WHAT TO DO:
Would you copy only the lines below, beginning with the one that contains "(142, 568) = (215, 348): yellow" and running through the last entry line?

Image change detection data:
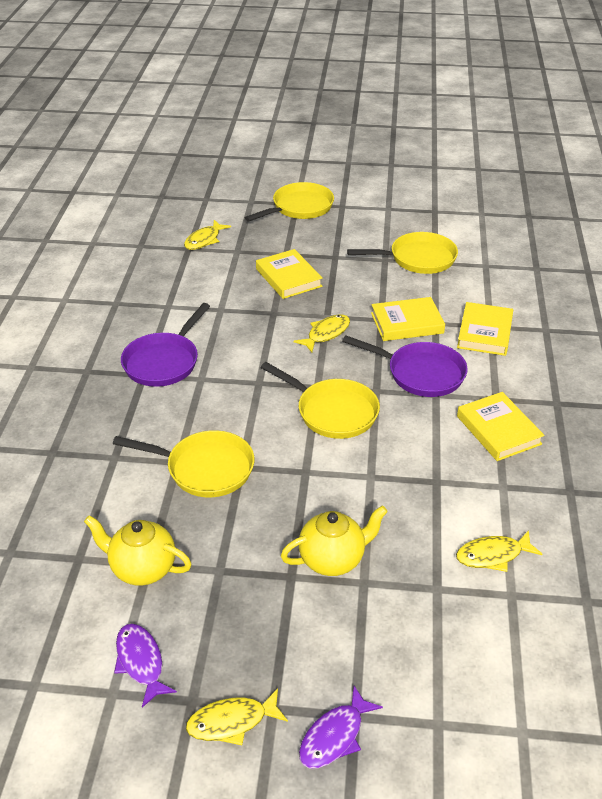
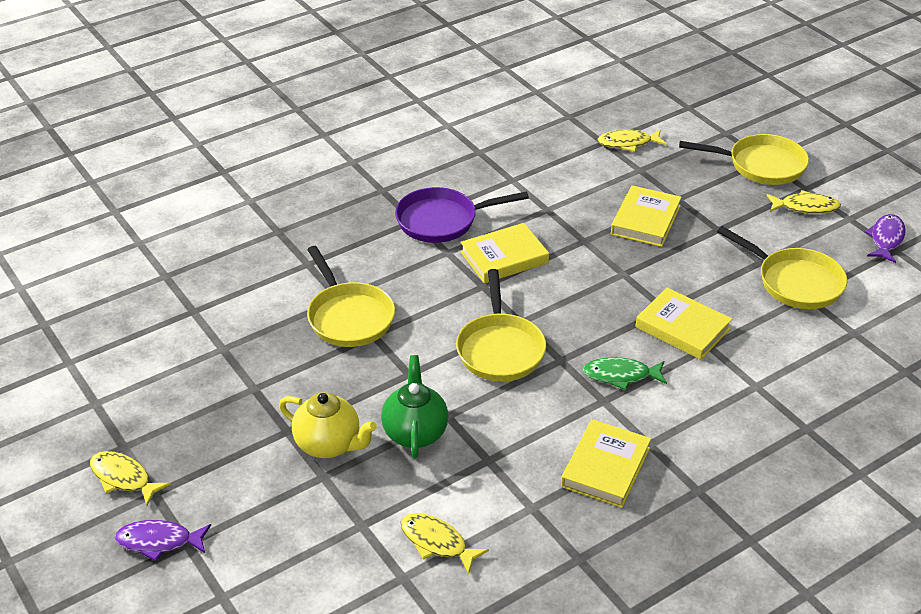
camera: 50 degrees right, 0 degrees up
(141, 662) = (133, 400): purple fish -> purple fish (886, 239)
(142, 568) = (215, 348): yellow teapot -> none
(326, 333) = (598, 287): yellow fish -> yellow fish (806, 207)
(370, 503) = (415, 432): none -> green teapot
(421, 373) = (620, 375): purple pan -> green fish
(484, 332) = (740, 387): yellow book -> yellow book (504, 257)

SOLUTION:
(142, 568) = (215, 348): yellow teapot -> none
(326, 333) = (598, 287): yellow fish -> yellow fish (806, 207)
(370, 503) = (415, 432): none -> green teapot
(421, 373) = (620, 375): purple pan -> green fish
(484, 332) = (740, 387): yellow book -> yellow book (504, 257)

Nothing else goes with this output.